TRY IT -> Without the pictures, write out all the lines below exactly as they appear.
Segment Start: RECORDED DATA
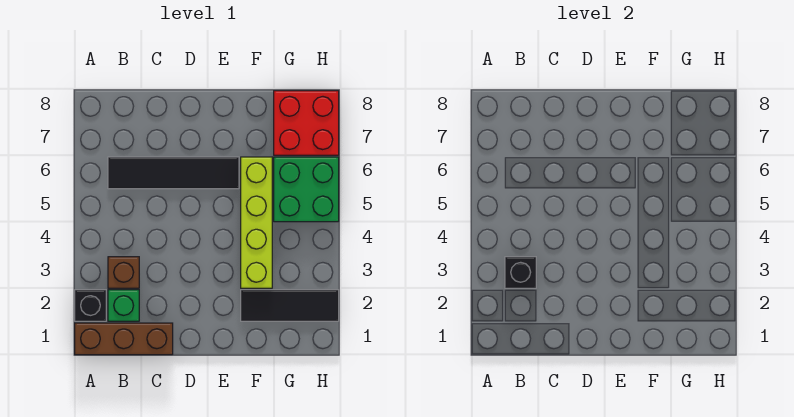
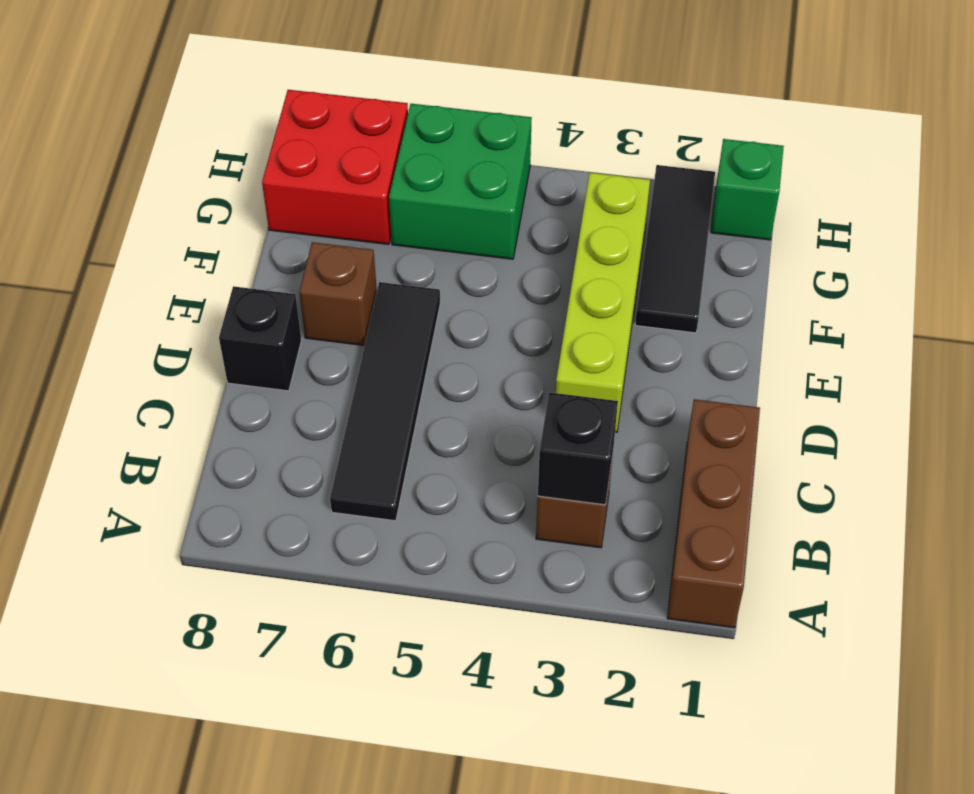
black brick A2 level 1 -> black brick D8 level 1
green brick B2 level 1 -> green brick H1 level 1
none -> brown brick E7 level 1
lime brick F3:F6 level 1 -> lime brick D3:G3 level 1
Segment End: RECORDED DATA
WRITTEN RESPONSE ->
black brick A2 level 1 -> black brick D8 level 1
green brick B2 level 1 -> green brick H1 level 1
none -> brown brick E7 level 1
lime brick F3:F6 level 1 -> lime brick D3:G3 level 1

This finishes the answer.